WORK REQUIRED: Using the material that follows, output exactly the lines from the one containing "orange pentagon at (71, 535): moved" through the one containing "gray rectangle at", with both ends kept.

RECORDS PROVIDED:
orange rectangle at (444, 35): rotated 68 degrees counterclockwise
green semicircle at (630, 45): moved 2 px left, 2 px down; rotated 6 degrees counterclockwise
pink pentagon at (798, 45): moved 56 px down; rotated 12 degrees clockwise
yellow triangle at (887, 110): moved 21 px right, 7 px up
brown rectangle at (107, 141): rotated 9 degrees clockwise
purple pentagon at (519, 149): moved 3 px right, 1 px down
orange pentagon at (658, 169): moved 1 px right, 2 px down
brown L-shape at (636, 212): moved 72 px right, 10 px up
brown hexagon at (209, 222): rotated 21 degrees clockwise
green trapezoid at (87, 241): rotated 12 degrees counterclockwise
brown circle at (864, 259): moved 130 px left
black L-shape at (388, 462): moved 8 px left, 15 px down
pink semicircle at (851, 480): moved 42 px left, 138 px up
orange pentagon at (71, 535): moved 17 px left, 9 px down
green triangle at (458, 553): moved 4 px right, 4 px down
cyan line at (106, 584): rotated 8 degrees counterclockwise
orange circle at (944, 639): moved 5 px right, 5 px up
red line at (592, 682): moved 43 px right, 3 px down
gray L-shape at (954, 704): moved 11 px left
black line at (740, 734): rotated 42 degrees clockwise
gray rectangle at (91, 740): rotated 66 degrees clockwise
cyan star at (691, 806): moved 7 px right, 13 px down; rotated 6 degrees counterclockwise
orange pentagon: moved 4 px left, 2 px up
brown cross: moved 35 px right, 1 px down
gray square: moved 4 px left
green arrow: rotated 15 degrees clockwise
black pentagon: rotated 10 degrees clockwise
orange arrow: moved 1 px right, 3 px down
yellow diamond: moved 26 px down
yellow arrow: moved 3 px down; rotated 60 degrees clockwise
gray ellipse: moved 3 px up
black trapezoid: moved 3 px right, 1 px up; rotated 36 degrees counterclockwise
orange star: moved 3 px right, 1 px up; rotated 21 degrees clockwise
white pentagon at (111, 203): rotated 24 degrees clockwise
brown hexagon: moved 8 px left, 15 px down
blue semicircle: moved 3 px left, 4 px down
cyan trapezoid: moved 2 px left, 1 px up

PROBLEM SOLUTION:
orange pentagon at (71, 535): moved 17 px left, 9 px down
green triangle at (458, 553): moved 4 px right, 4 px down
cyan line at (106, 584): rotated 8 degrees counterclockwise
orange circle at (944, 639): moved 5 px right, 5 px up
red line at (592, 682): moved 43 px right, 3 px down
gray L-shape at (954, 704): moved 11 px left
black line at (740, 734): rotated 42 degrees clockwise
gray rectangle at (91, 740): rotated 66 degrees clockwise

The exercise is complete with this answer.